Work request: Set down exactly, from the records below, the line with "U6: NAND 74LS00" through the line with "U37: NAND CD4011", and nothing else.

Material shown:
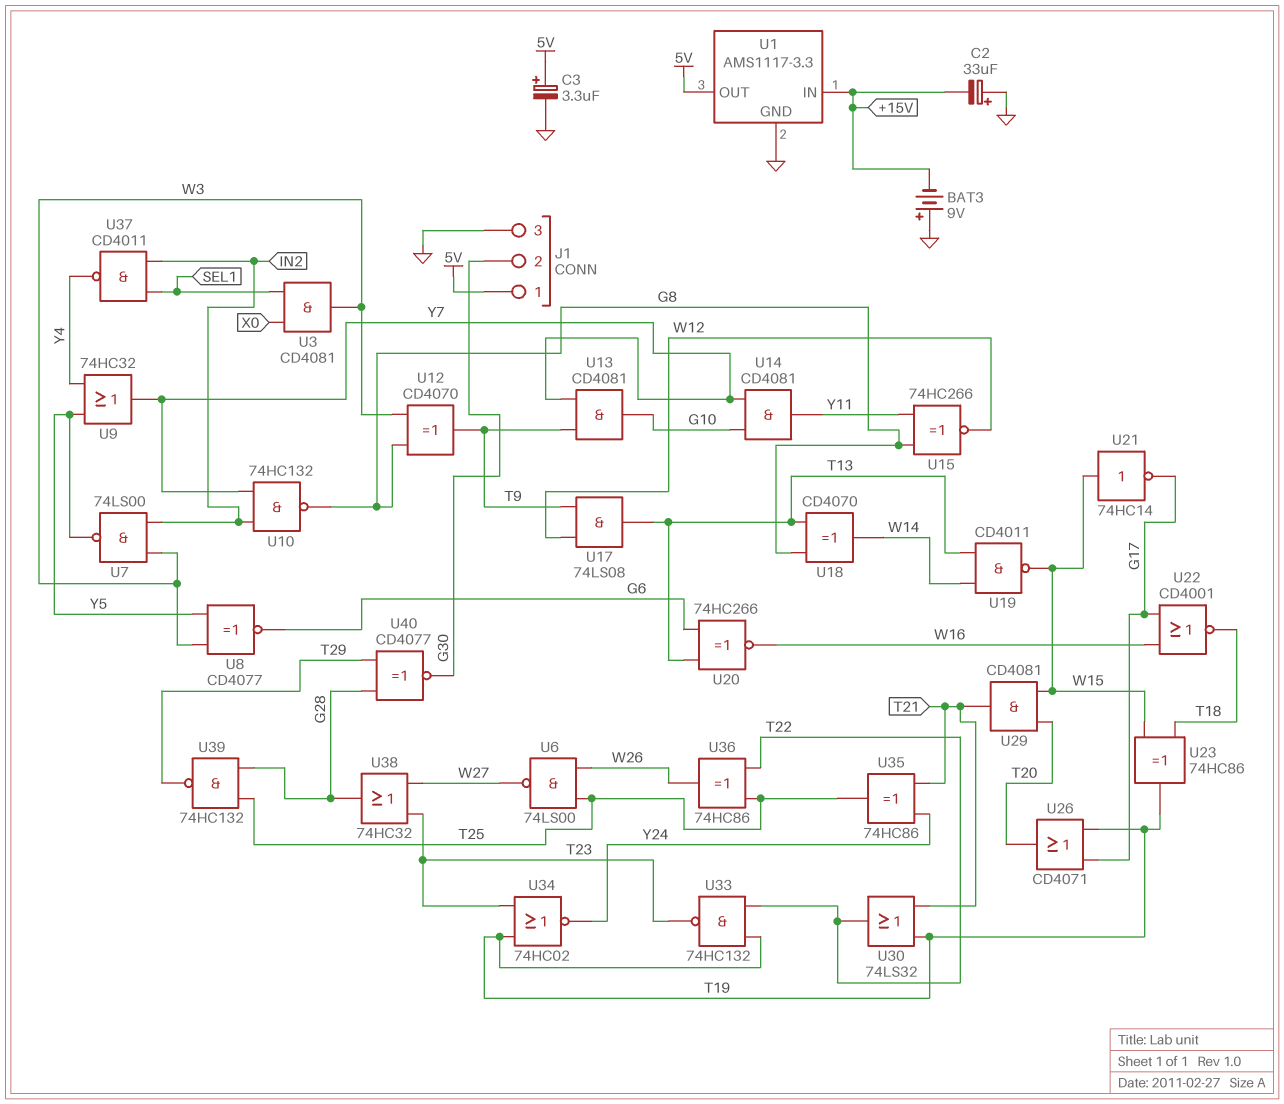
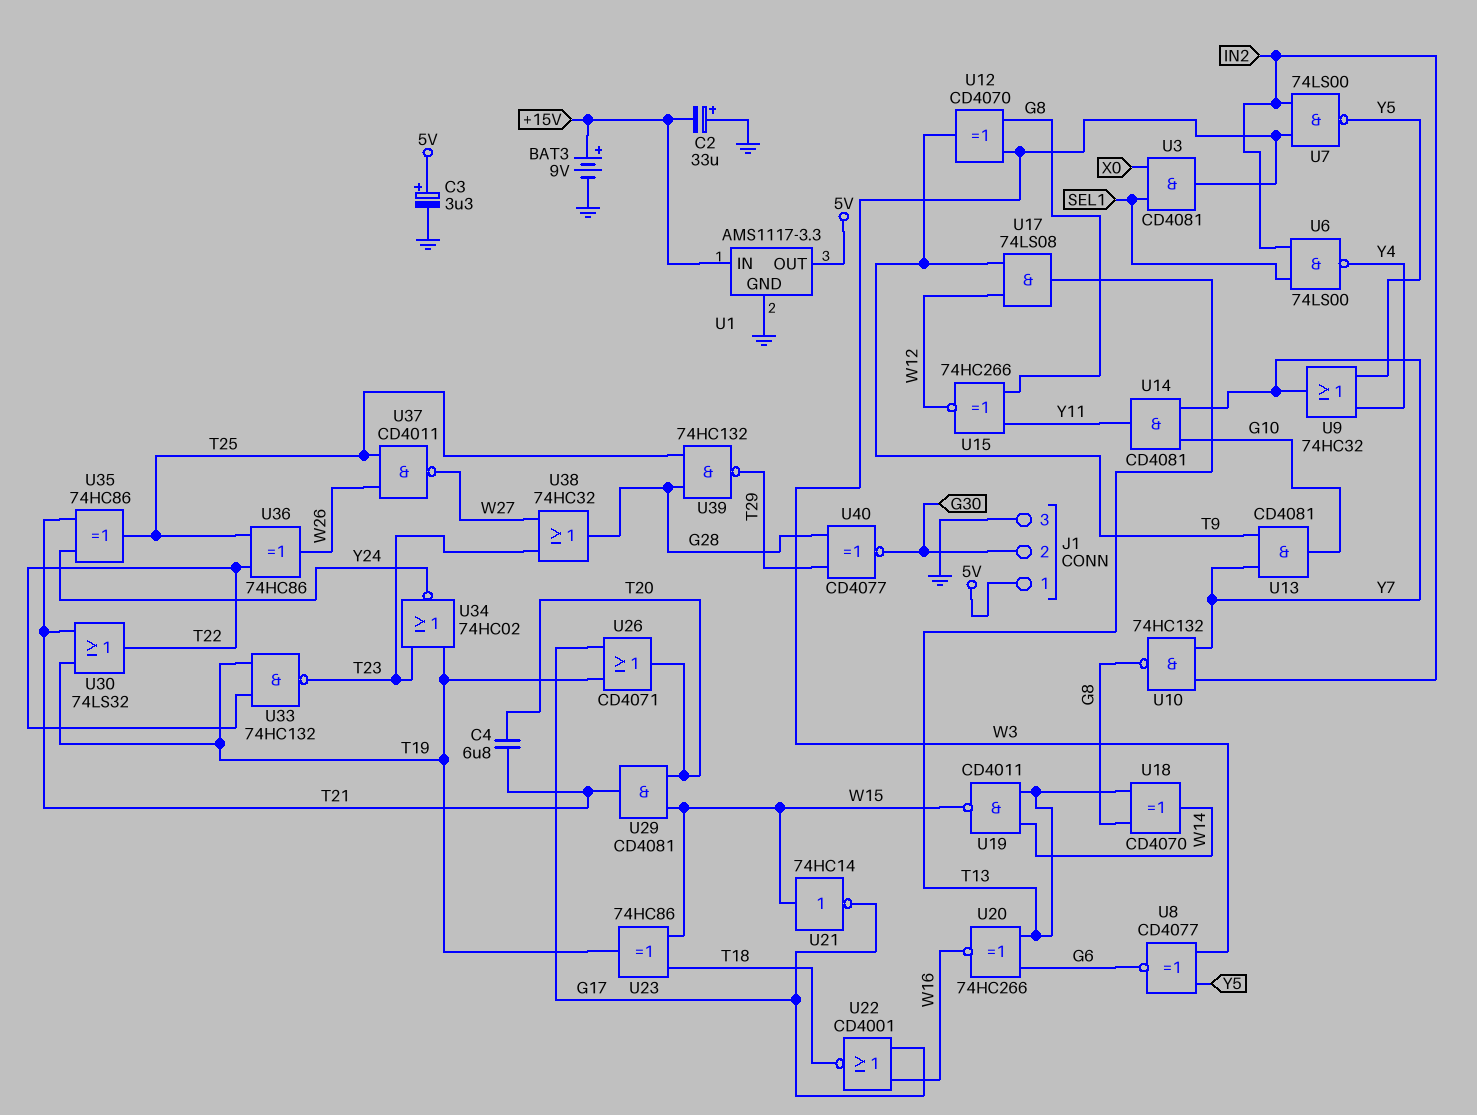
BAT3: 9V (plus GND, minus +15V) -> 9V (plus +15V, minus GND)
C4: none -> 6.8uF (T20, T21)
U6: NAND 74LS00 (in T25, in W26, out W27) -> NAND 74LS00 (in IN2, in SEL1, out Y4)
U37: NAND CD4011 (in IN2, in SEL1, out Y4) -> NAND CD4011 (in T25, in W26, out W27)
---
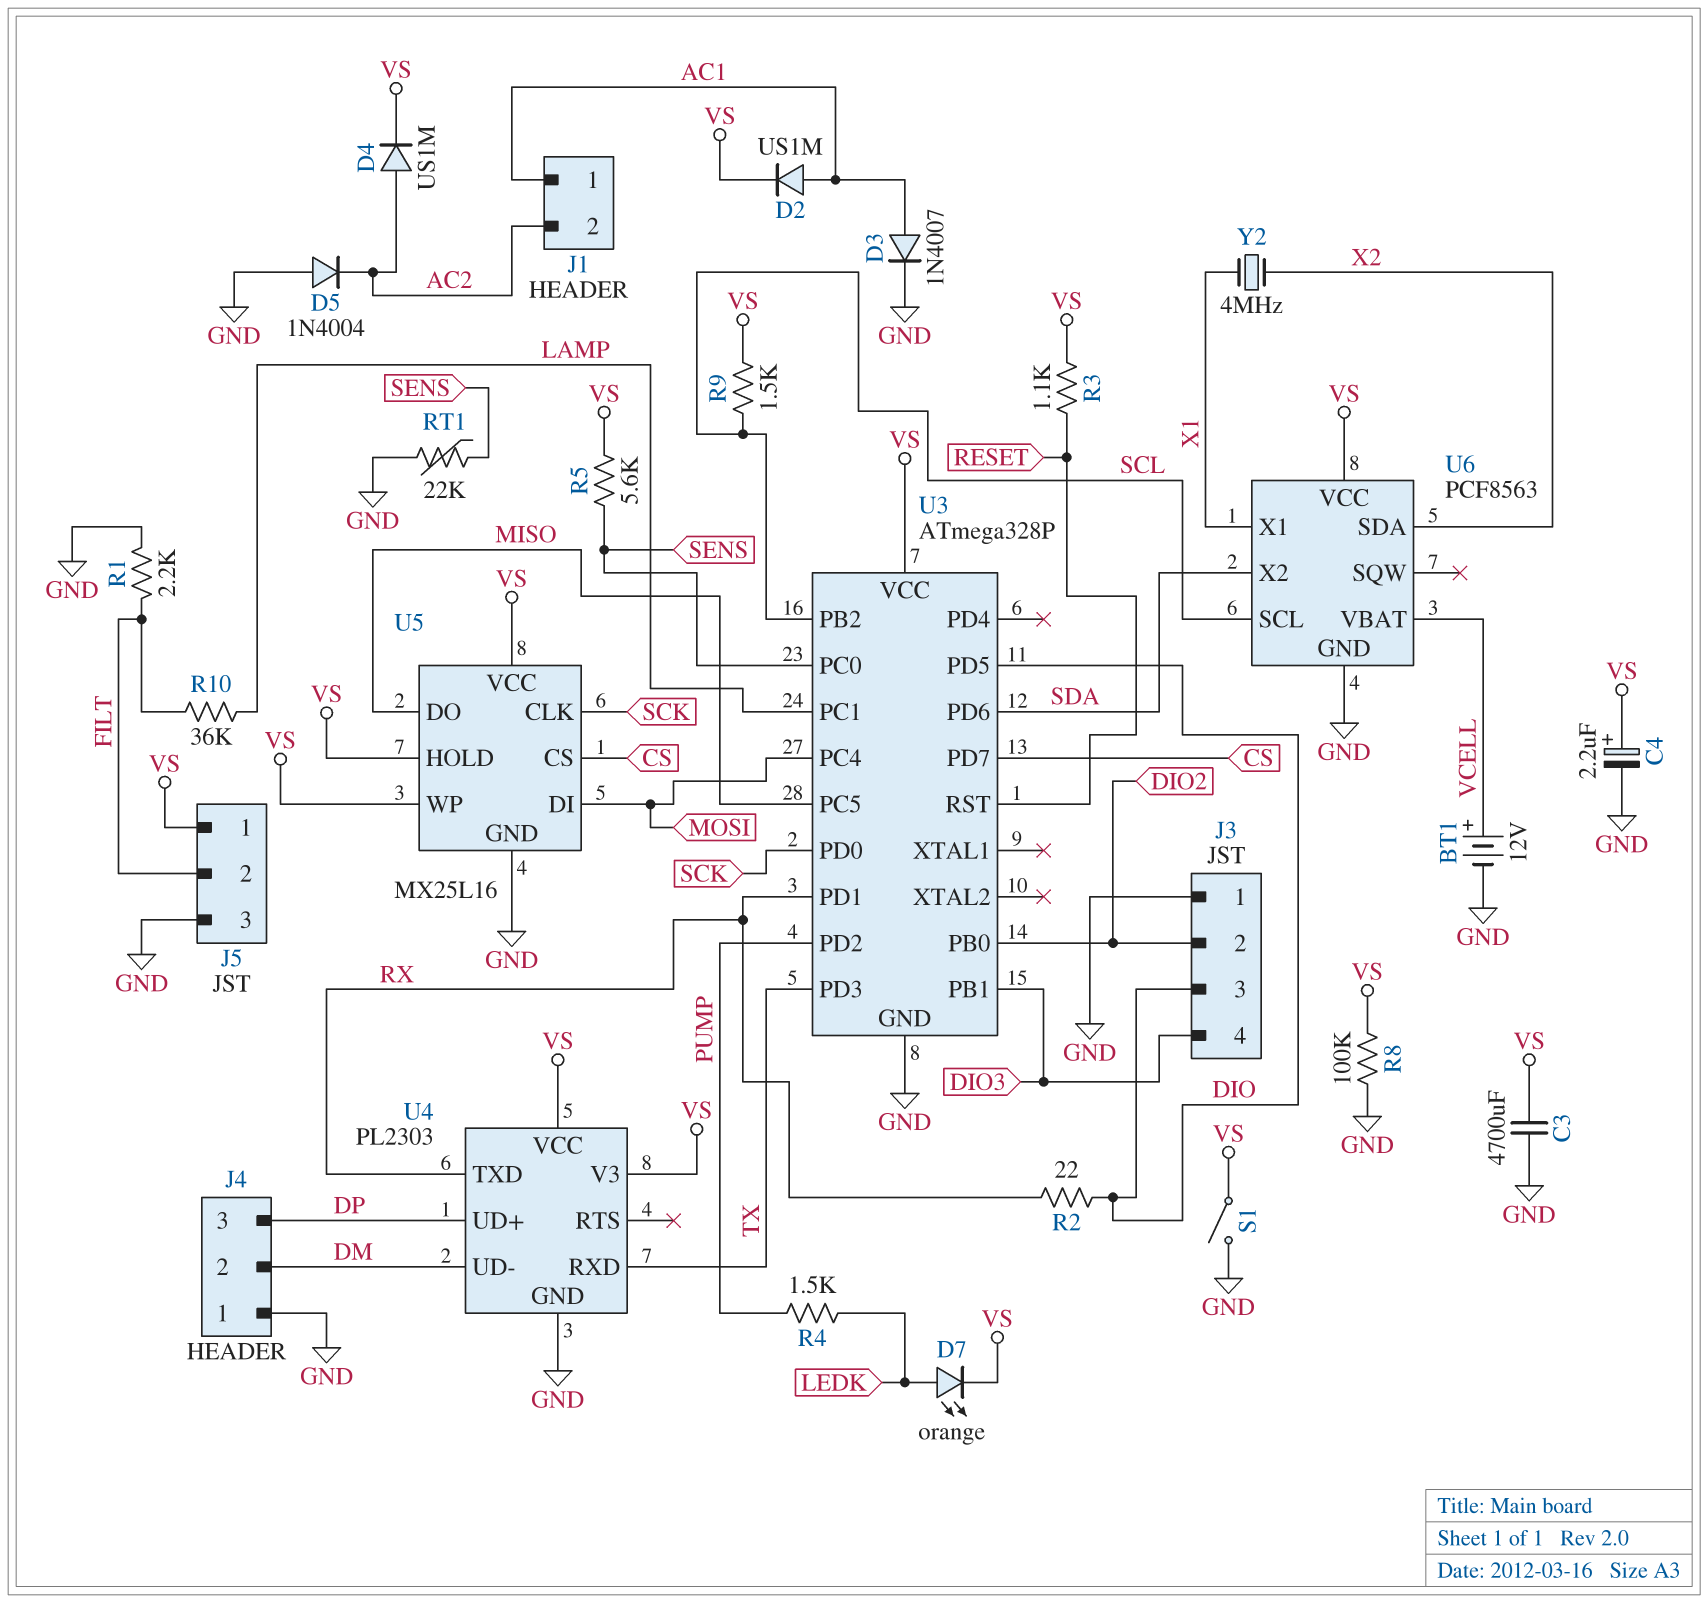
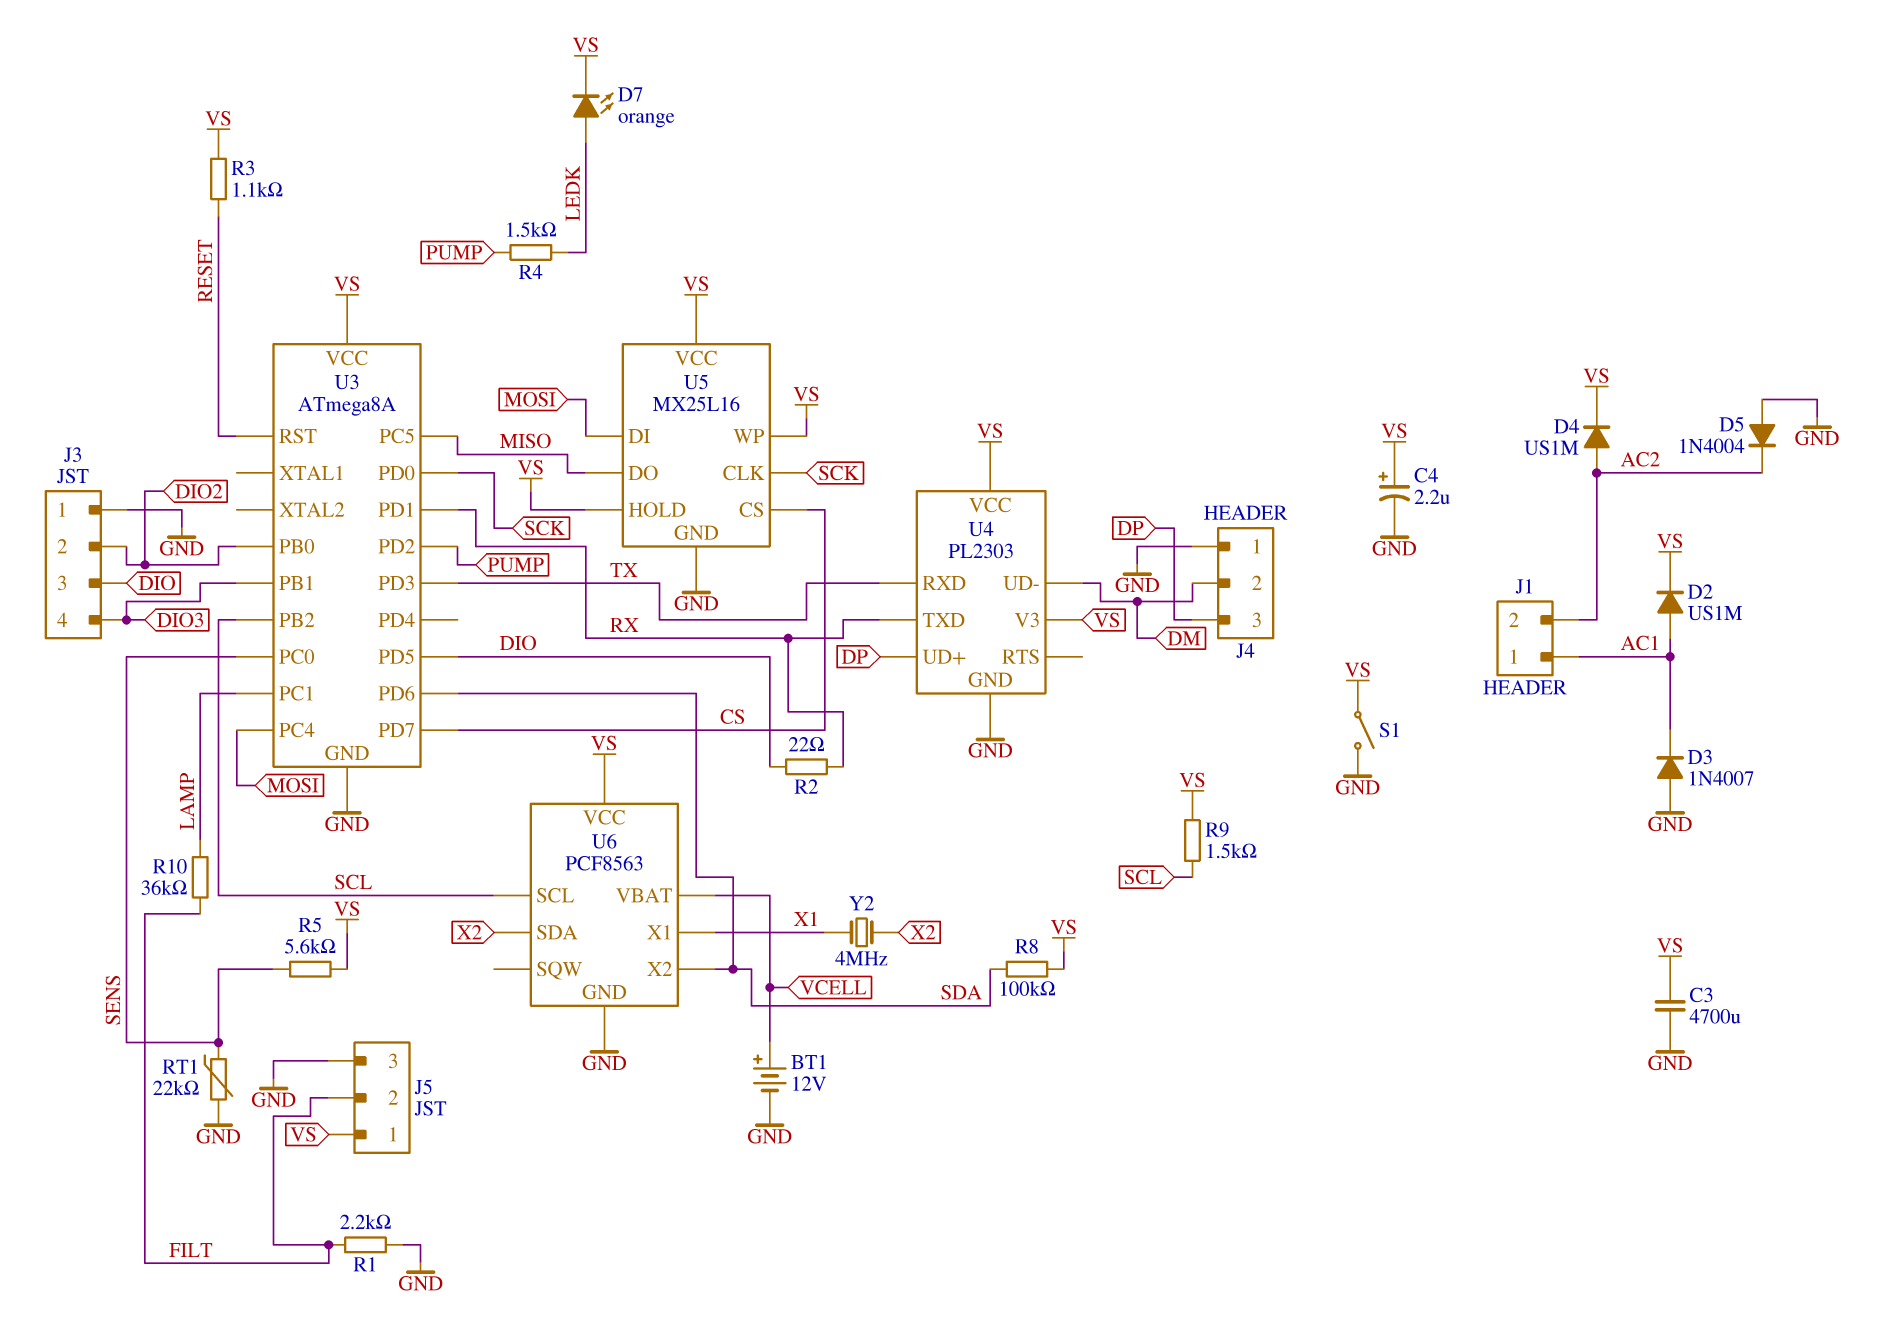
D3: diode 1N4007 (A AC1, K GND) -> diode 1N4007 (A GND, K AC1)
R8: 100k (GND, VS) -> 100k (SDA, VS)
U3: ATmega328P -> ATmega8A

Completed task:
U6: NAND 74LS00 (in T25, in W26, out W27) -> NAND 74LS00 (in IN2, in SEL1, out Y4)
U37: NAND CD4011 (in IN2, in SEL1, out Y4) -> NAND CD4011 (in T25, in W26, out W27)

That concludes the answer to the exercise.